**ASSIGNED TASK**
Would you restate the entries below exactly, keeping every line?

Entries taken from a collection
┄┄┄┄┄┄┄┄┄┄

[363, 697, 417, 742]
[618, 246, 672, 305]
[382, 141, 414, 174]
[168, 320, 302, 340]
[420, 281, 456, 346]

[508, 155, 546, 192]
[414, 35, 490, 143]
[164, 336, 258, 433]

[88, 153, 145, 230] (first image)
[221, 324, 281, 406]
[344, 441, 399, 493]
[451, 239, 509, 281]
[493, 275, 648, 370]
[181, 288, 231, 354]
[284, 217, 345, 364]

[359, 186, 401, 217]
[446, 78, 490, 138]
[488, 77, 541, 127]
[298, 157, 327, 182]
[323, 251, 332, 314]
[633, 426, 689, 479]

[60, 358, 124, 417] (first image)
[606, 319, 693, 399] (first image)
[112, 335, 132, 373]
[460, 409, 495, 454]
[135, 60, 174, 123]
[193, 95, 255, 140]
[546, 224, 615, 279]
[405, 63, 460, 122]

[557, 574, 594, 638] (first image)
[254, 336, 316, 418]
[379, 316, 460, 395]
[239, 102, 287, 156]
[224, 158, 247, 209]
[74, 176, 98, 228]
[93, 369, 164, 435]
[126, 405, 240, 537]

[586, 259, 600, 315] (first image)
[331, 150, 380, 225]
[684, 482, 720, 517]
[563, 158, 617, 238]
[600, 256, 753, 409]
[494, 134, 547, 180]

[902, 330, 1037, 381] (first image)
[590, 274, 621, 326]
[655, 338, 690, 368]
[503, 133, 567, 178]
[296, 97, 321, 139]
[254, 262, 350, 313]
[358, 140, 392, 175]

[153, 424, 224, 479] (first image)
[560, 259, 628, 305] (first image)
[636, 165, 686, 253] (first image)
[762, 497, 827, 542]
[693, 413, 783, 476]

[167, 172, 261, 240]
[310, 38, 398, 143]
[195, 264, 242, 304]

┄┄┄┄┄┄┄┄┄┄

**ANSWER SECTION**
[363, 697, 417, 742]
[618, 246, 672, 305]
[382, 141, 414, 174]
[168, 320, 302, 340]
[420, 281, 456, 346]

[508, 155, 546, 192]
[414, 35, 490, 143]
[164, 336, 258, 433]

[88, 153, 145, 230] (first image)
[221, 324, 281, 406]
[344, 441, 399, 493]
[451, 239, 509, 281]
[493, 275, 648, 370]
[181, 288, 231, 354]
[284, 217, 345, 364]

[359, 186, 401, 217]
[446, 78, 490, 138]
[488, 77, 541, 127]
[298, 157, 327, 182]
[323, 251, 332, 314]
[633, 426, 689, 479]

[60, 358, 124, 417] (first image)
[606, 319, 693, 399] (first image)
[112, 335, 132, 373]
[460, 409, 495, 454]
[135, 60, 174, 123]
[193, 95, 255, 140]
[546, 224, 615, 279]
[405, 63, 460, 122]

[557, 574, 594, 638] (first image)
[254, 336, 316, 418]
[379, 316, 460, 395]
[239, 102, 287, 156]
[224, 158, 247, 209]
[74, 176, 98, 228]
[93, 369, 164, 435]
[126, 405, 240, 537]

[586, 259, 600, 315] (first image)
[331, 150, 380, 225]
[684, 482, 720, 517]
[563, 158, 617, 238]
[600, 256, 753, 409]
[494, 134, 547, 180]

[902, 330, 1037, 381] (first image)
[590, 274, 621, 326]
[655, 338, 690, 368]
[503, 133, 567, 178]
[296, 97, 321, 139]
[254, 262, 350, 313]
[358, 140, 392, 175]

[153, 424, 224, 479] (first image)
[560, 259, 628, 305] (first image)
[636, 165, 686, 253] (first image)
[762, 497, 827, 542]
[693, 413, 783, 476]

[167, 172, 261, 240]
[310, 38, 398, 143]
[195, 264, 242, 304]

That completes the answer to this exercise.